> **Work order**: Copy out the full data exactly as given; pictures should not be included.

(Stored records)
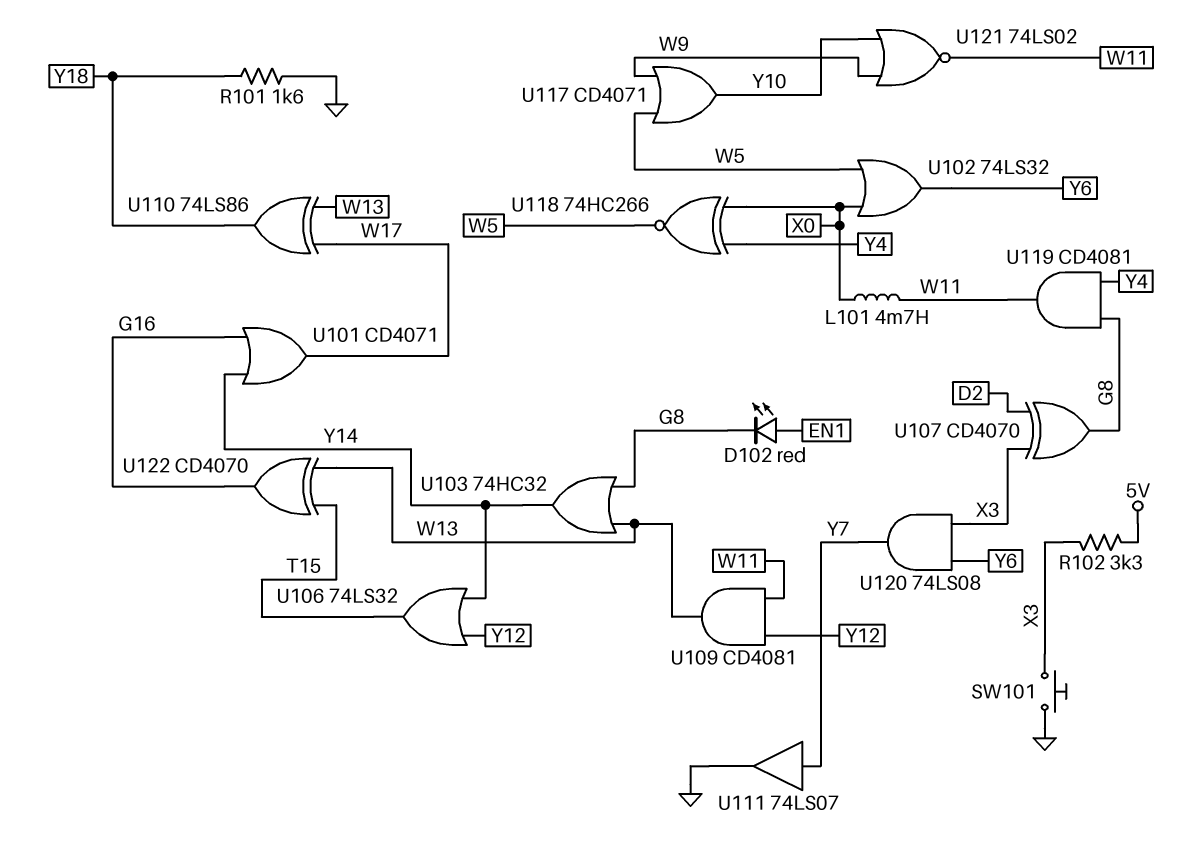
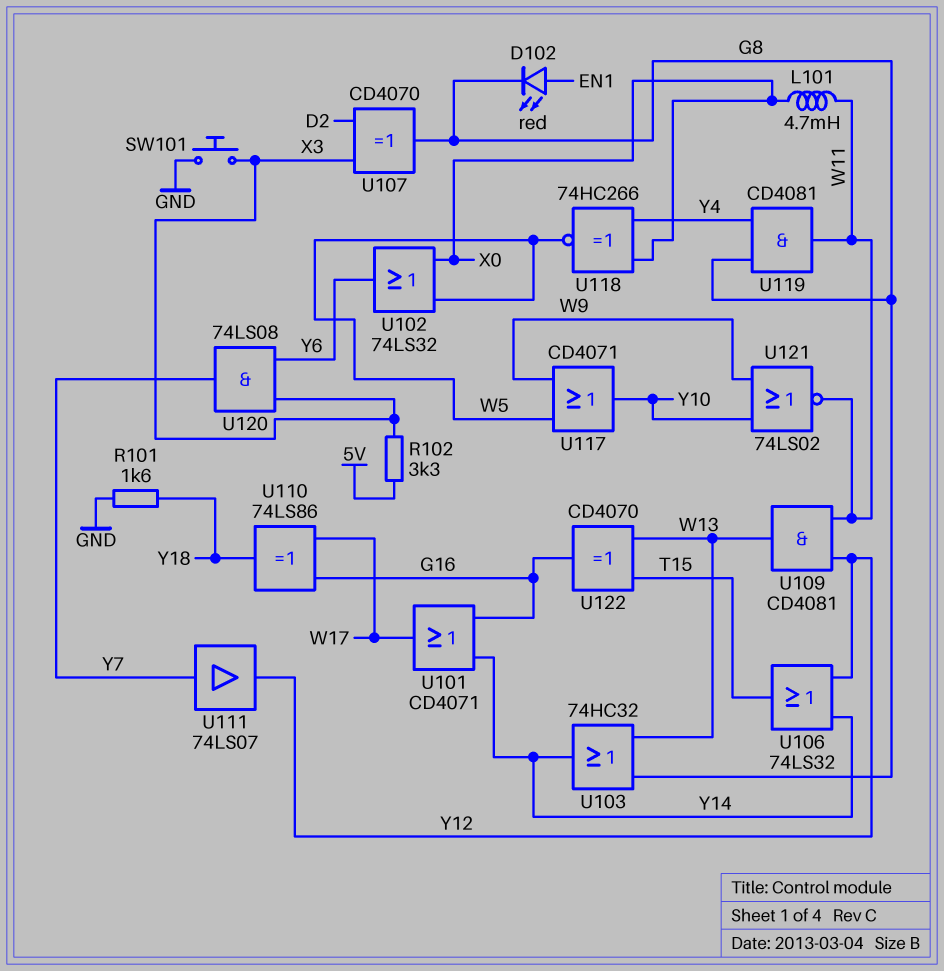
U110: XOR 74LS86 (in W13, in W17, out Y18) -> XOR 74LS86 (in G16, in W17, out Y18)
U111: buffer 74LS07 (in Y7, out GND) -> buffer 74LS07 (in Y7, out Y12)

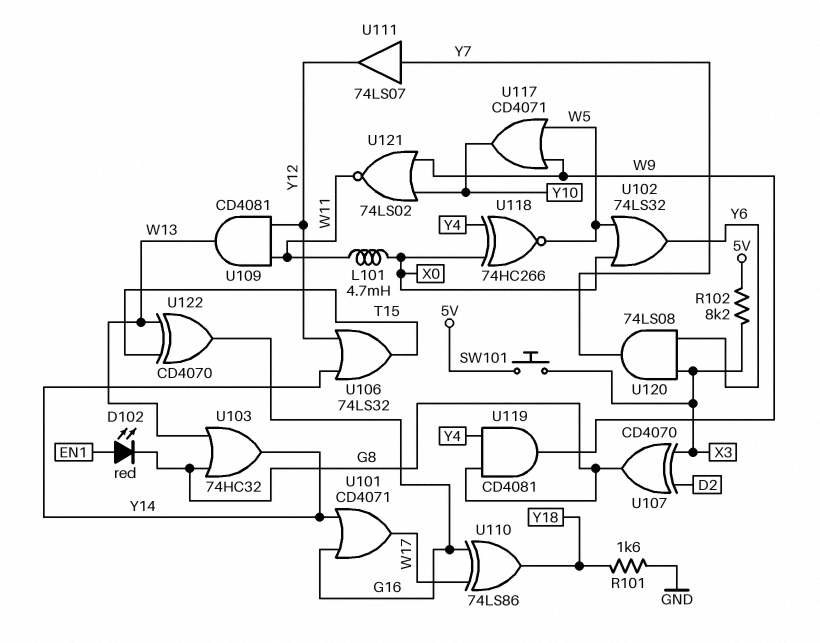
R102: 3.3k (5V, X3) -> 8.2k (5V, X3)
SW101: button (GND, X3) -> button (5V, X3)
U119: AND CD4081 (in G8, in Y4, out W11) -> AND CD4081 (in G8, in Y4, out W9)

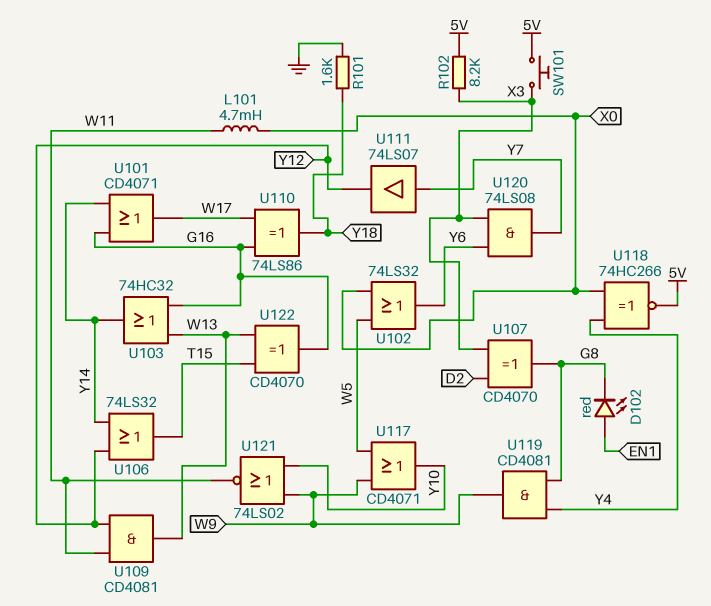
U103: OR 74HC32 (in G8, in W13, out Y14) -> OR 74HC32 (in G16, in W13, out Y14)
U118: XNOR 74HC266 (in X0, in Y4, out W5) -> XNOR 74HC266 (in X0, in Y4, out 5V)

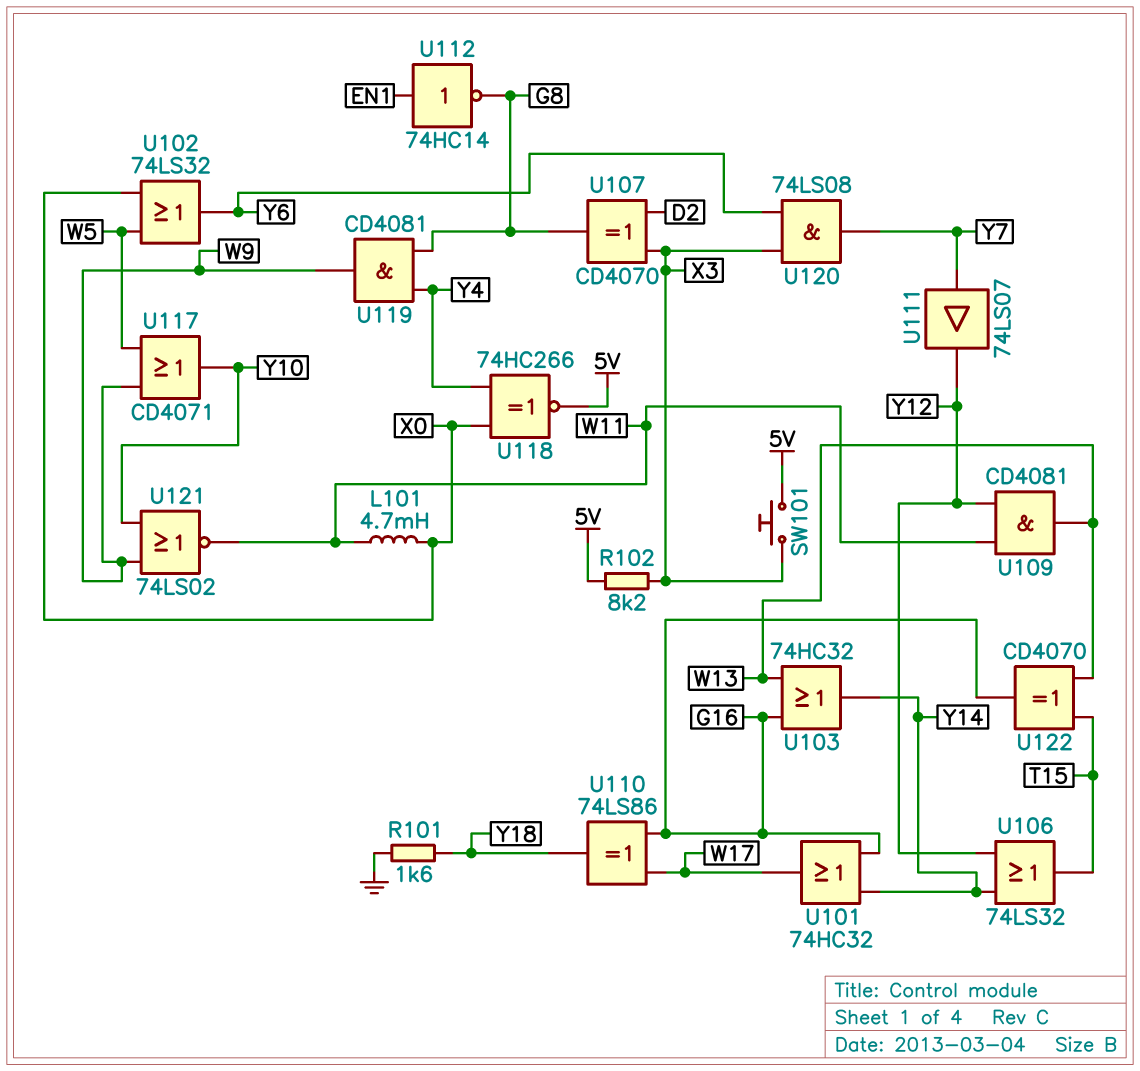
D102: LED red (A EN1, K G8) -> none
U101: OR CD4071 (in G16, in Y14, out W17) -> OR 74HC32 (in G16, in Y14, out W17)
U112: none -> NOT 74HC14 (in EN1, out G8)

> **Solution to this problem**:
U110: XOR 74LS86 (in W13, in W17, out Y18) -> XOR 74LS86 (in G16, in W17, out Y18)
U111: buffer 74LS07 (in Y7, out GND) -> buffer 74LS07 (in Y7, out Y12)

R102: 3.3k (5V, X3) -> 8.2k (5V, X3)
SW101: button (GND, X3) -> button (5V, X3)
U119: AND CD4081 (in G8, in Y4, out W11) -> AND CD4081 (in G8, in Y4, out W9)

U103: OR 74HC32 (in G8, in W13, out Y14) -> OR 74HC32 (in G16, in W13, out Y14)
U118: XNOR 74HC266 (in X0, in Y4, out W5) -> XNOR 74HC266 (in X0, in Y4, out 5V)

D102: LED red (A EN1, K G8) -> none
U101: OR CD4071 (in G16, in Y14, out W17) -> OR 74HC32 (in G16, in Y14, out W17)
U112: none -> NOT 74HC14 (in EN1, out G8)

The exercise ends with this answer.